Your instructions: Copy every record verbatim. Leave the pictures out.

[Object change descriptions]
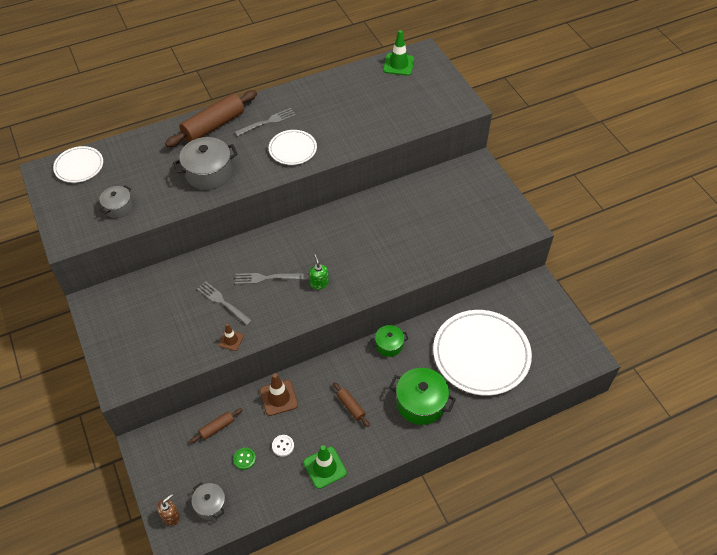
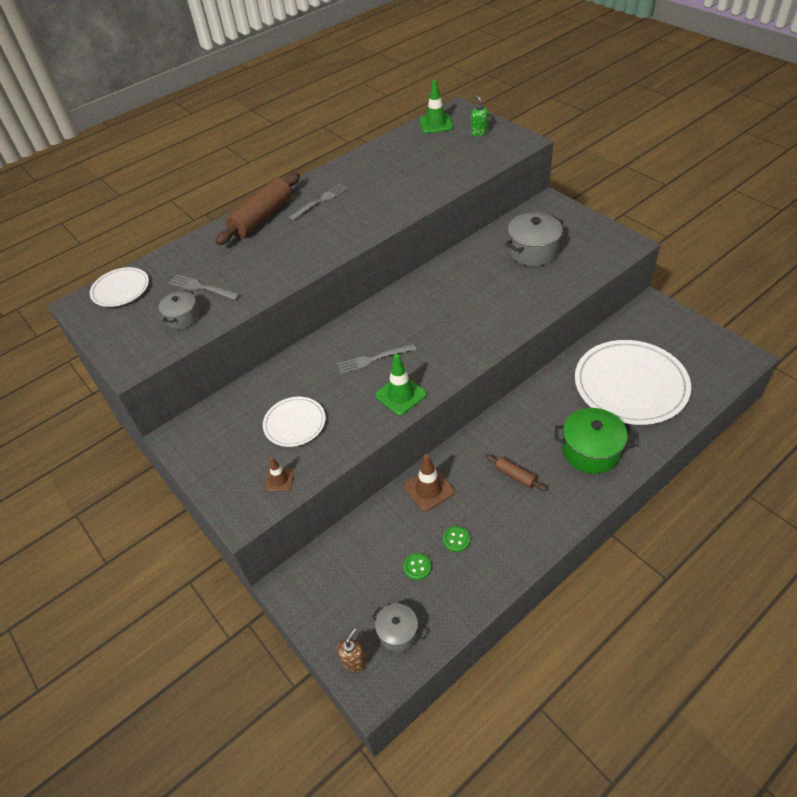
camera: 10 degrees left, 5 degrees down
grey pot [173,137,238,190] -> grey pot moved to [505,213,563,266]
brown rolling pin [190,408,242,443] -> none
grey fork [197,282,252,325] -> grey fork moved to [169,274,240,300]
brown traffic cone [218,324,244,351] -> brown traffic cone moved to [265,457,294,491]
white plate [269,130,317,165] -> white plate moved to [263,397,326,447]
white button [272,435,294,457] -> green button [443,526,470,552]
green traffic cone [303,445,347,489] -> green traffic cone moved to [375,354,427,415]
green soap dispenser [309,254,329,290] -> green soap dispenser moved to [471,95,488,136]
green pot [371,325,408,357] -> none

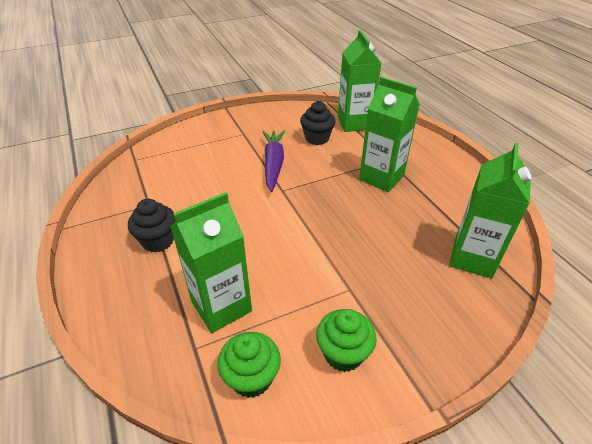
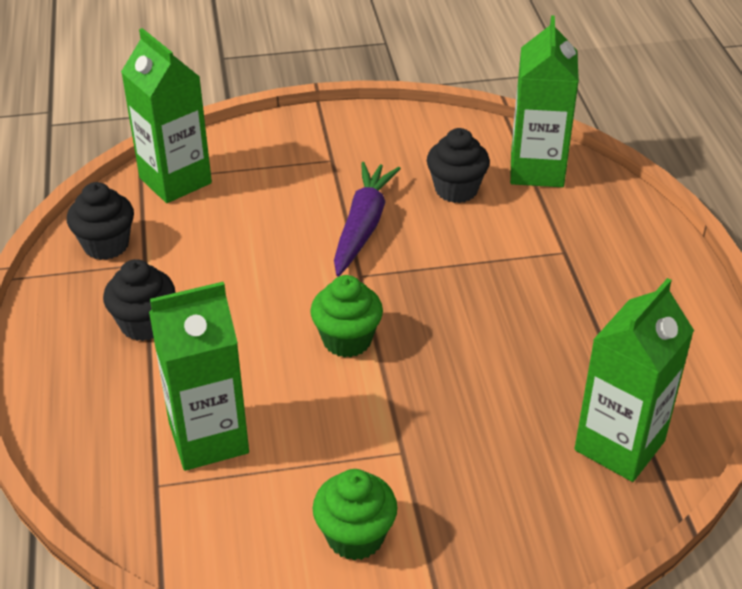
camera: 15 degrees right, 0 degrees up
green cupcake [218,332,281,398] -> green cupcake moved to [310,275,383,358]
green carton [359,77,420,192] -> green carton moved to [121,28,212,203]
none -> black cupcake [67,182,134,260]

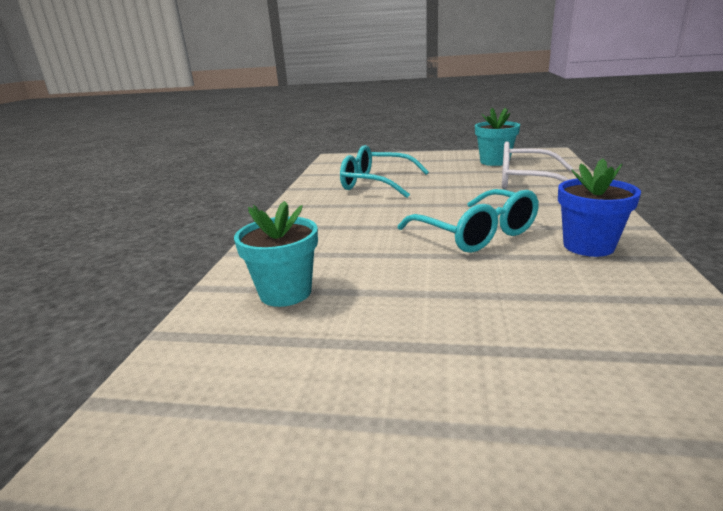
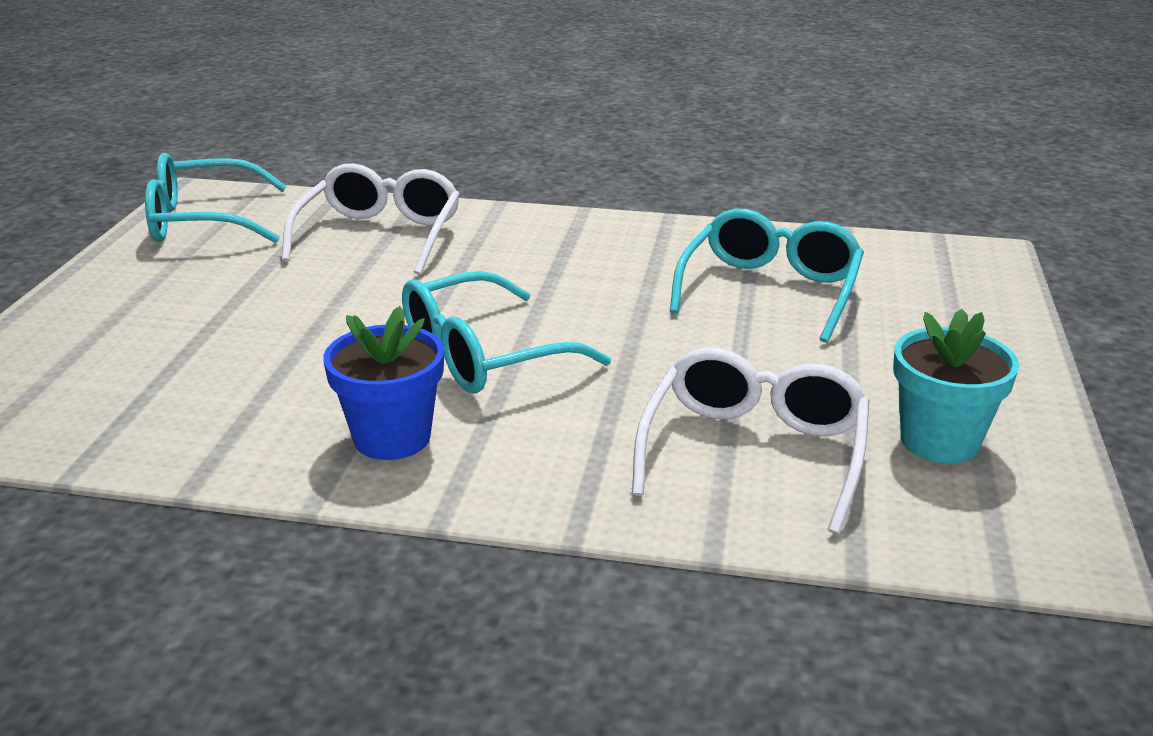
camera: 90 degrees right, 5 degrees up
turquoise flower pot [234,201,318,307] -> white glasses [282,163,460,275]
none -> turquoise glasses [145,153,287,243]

Response:
camera: 10 degrees left, 5 degrees down
grey pot [173,137,238,190] -> grey pot moved to [505,213,563,266]
brown rolling pin [190,408,242,443] -> none
grey fork [197,282,252,325] -> grey fork moved to [169,274,240,300]
brown traffic cone [218,324,244,351] -> brown traffic cone moved to [265,457,294,491]
white plate [269,130,317,165] -> white plate moved to [263,397,326,447]
white button [272,435,294,457] -> green button [443,526,470,552]
green traffic cone [303,445,347,489] -> green traffic cone moved to [375,354,427,415]
green soap dispenser [309,254,329,290] -> green soap dispenser moved to [471,95,488,136]
green pot [371,325,408,357] -> none

camera: 15 degrees right, 0 degrees up
green cupcake [218,332,281,398] -> green cupcake moved to [310,275,383,358]
green carton [359,77,420,192] -> green carton moved to [121,28,212,203]
none -> black cupcake [67,182,134,260]

camera: 90 degrees right, 5 degrees up
turquoise flower pot [234,201,318,307] -> white glasses [282,163,460,275]
none -> turquoise glasses [145,153,287,243]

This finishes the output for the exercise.